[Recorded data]
━━━━━━━━━━━━━━━━

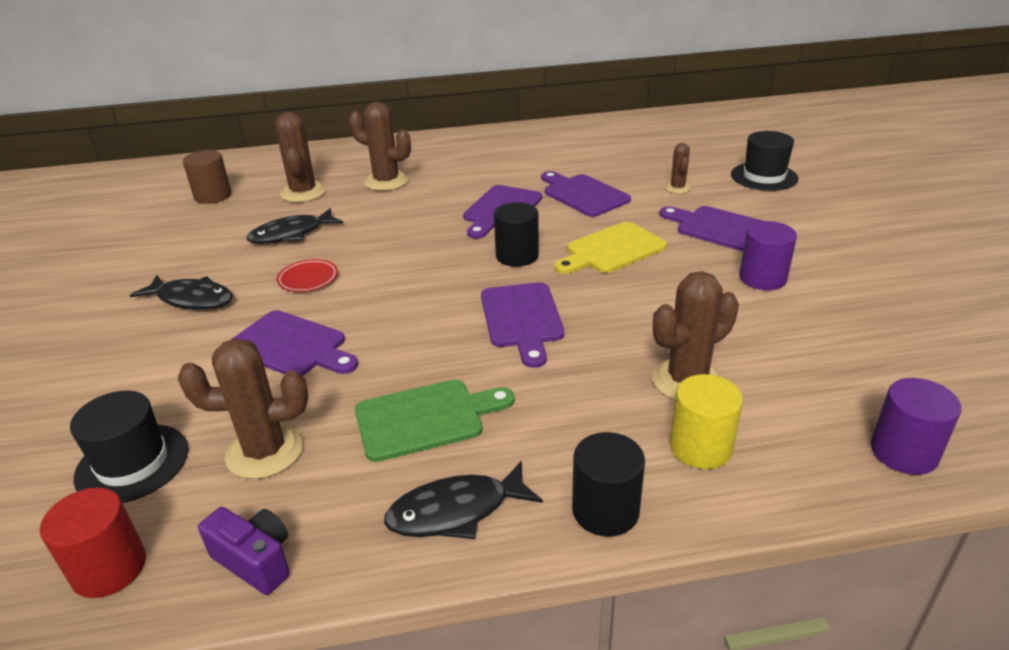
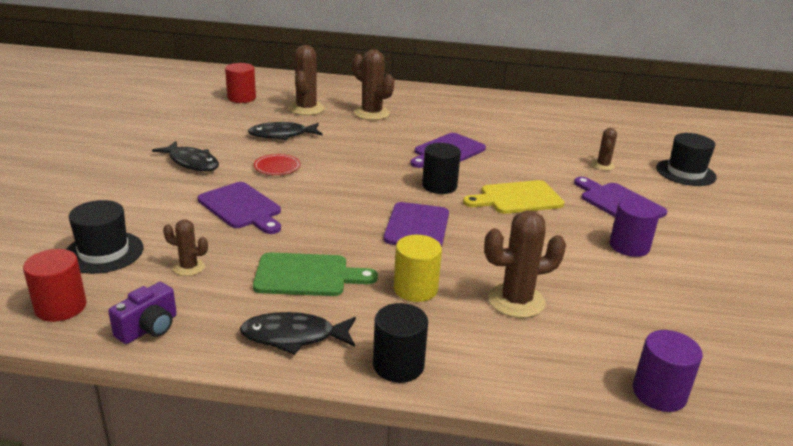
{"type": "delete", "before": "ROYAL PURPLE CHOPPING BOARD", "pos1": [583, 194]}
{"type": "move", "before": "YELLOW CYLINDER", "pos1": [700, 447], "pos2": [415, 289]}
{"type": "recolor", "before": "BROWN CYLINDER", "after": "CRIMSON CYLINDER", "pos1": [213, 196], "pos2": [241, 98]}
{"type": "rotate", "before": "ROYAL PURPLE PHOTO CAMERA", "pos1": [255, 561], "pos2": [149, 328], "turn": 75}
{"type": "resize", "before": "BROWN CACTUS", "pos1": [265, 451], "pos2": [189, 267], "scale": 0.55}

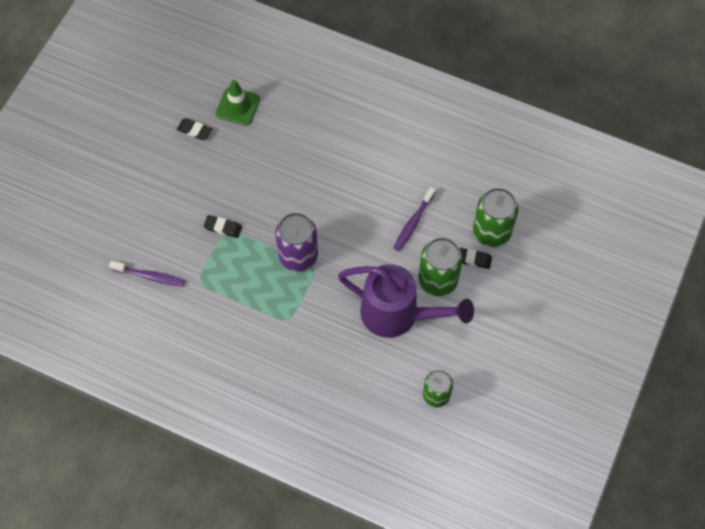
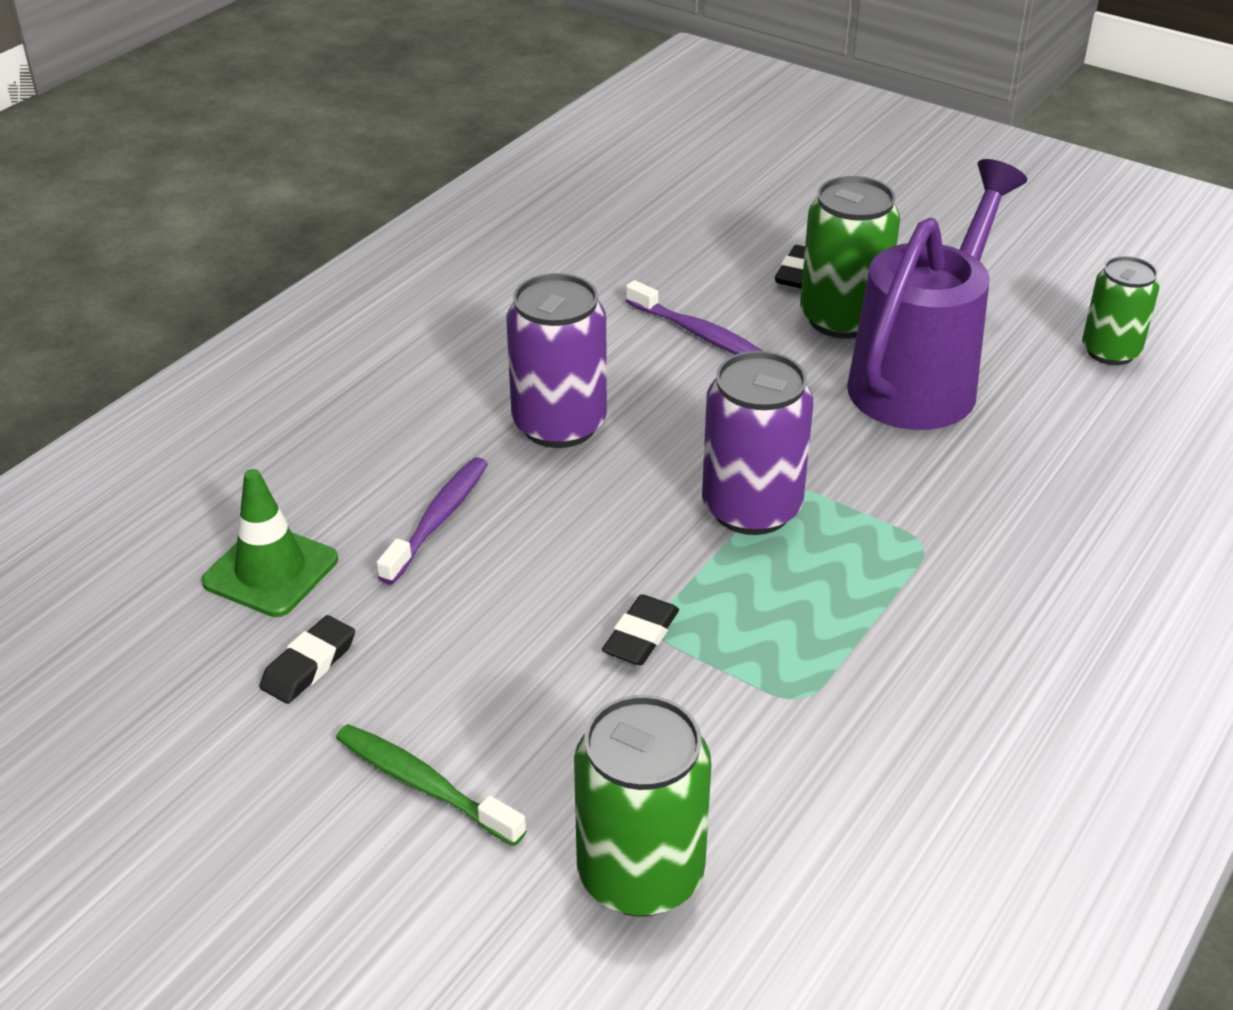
{"type": "insert", "after": "EMERALD DENTAL BRUSH", "pos2": [423, 784]}
{"type": "insert", "after": "ROYAL PURPLE SODA CAN", "pos2": [559, 424]}
{"type": "move", "before": "ROYAL PURPLE DENTAL BRUSH", "pos1": [150, 276], "pos2": [438, 519]}
{"type": "move", "before": "EMERALD SODA CAN", "pos1": [491, 232], "pos2": [640, 874]}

━━━━━━━━━━━━━━━━

Each record must be returned exactly as it stands, and the images omitted.

• Response area:
{"type": "delete", "before": "ROYAL PURPLE CHOPPING BOARD", "pos1": [583, 194]}
{"type": "move", "before": "YELLOW CYLINDER", "pos1": [700, 447], "pos2": [415, 289]}
{"type": "recolor", "before": "BROWN CYLINDER", "after": "CRIMSON CYLINDER", "pos1": [213, 196], "pos2": [241, 98]}
{"type": "rotate", "before": "ROYAL PURPLE PHOTO CAMERA", "pos1": [255, 561], "pos2": [149, 328], "turn": 75}
{"type": "resize", "before": "BROWN CACTUS", "pos1": [265, 451], "pos2": [189, 267], "scale": 0.55}

{"type": "insert", "after": "EMERALD DENTAL BRUSH", "pos2": [423, 784]}
{"type": "insert", "after": "ROYAL PURPLE SODA CAN", "pos2": [559, 424]}
{"type": "move", "before": "ROYAL PURPLE DENTAL BRUSH", "pos1": [150, 276], "pos2": [438, 519]}
{"type": "move", "before": "EMERALD SODA CAN", "pos1": [491, 232], "pos2": [640, 874]}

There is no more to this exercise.